• [THE DATA]
BEGIN
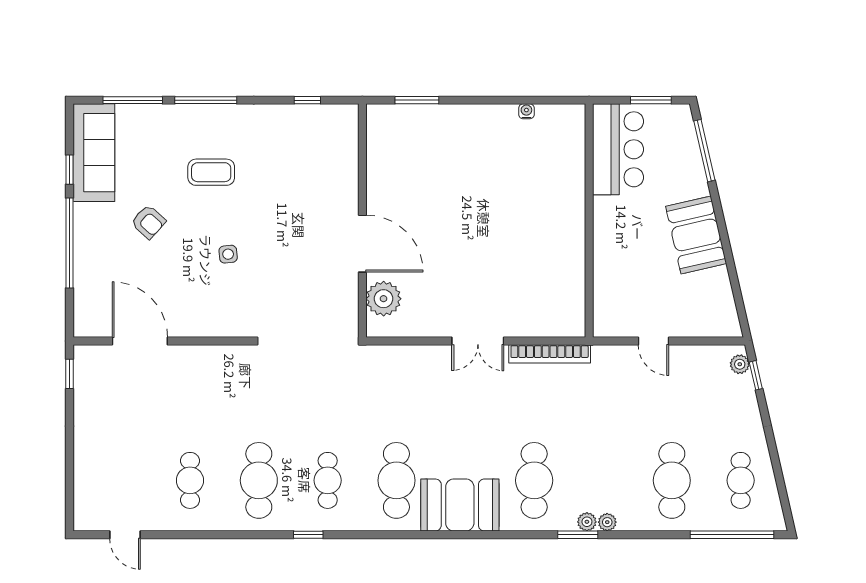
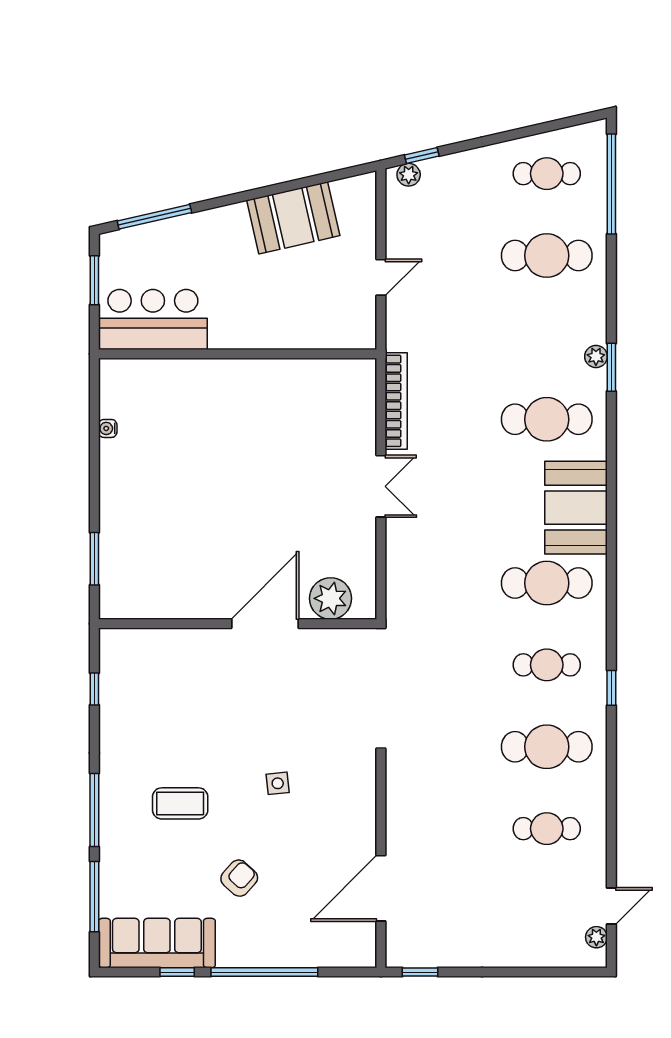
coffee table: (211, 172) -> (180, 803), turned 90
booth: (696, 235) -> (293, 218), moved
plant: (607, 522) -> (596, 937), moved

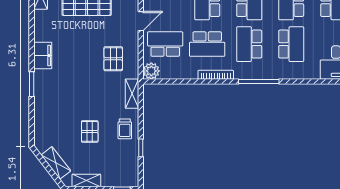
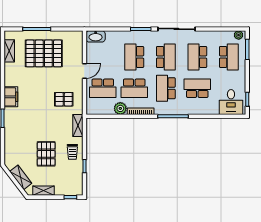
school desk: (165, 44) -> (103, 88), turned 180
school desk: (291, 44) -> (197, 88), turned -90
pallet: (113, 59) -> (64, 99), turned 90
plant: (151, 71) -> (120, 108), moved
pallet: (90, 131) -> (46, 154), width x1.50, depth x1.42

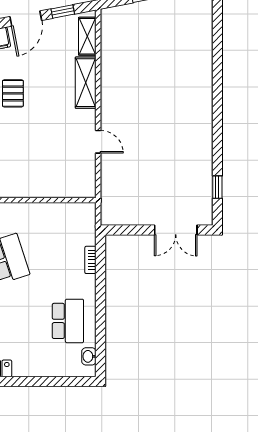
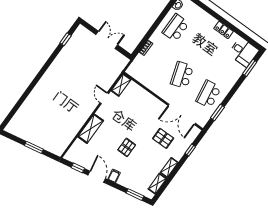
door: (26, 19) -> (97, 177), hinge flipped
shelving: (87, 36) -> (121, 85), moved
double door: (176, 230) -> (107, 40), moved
END
BEGIN
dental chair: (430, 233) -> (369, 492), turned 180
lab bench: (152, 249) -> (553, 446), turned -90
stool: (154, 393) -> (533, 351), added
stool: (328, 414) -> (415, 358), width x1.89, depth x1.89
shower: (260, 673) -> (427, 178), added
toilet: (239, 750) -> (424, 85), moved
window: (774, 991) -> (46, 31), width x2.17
END
BEGIN
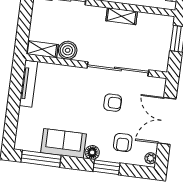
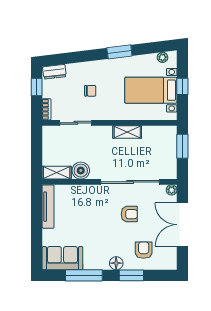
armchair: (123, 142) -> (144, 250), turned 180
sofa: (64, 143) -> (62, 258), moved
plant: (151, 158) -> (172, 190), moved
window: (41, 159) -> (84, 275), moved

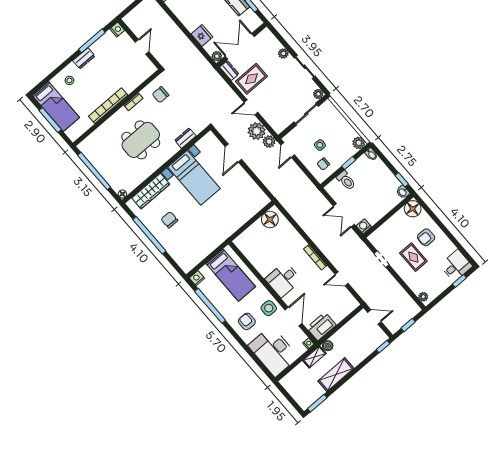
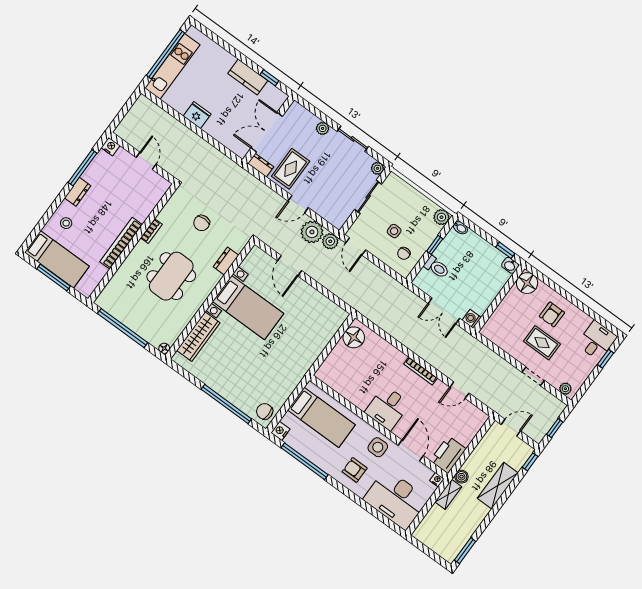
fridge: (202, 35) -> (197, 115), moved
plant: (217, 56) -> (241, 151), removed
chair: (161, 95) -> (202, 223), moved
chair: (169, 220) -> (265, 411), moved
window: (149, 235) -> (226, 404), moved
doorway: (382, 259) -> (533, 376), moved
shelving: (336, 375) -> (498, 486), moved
END
• [WHAT YOU NEED TO DO] Your task is to copy only the lines above starting at the one containing "coffee table: (211, 172)" and ending at the one containing "double door: (176, 230) -> (107, 40), moved". Copy them exactly, both ends included, and omit the pictures.

• [WORKED SOLUTION]
coffee table: (211, 172) -> (180, 803), turned 90
booth: (696, 235) -> (293, 218), moved
plant: (607, 522) -> (596, 937), moved

school desk: (165, 44) -> (103, 88), turned 180
school desk: (291, 44) -> (197, 88), turned -90
pallet: (113, 59) -> (64, 99), turned 90
plant: (151, 71) -> (120, 108), moved
pallet: (90, 131) -> (46, 154), width x1.50, depth x1.42

door: (26, 19) -> (97, 177), hinge flipped
shelving: (87, 36) -> (121, 85), moved
double door: (176, 230) -> (107, 40), moved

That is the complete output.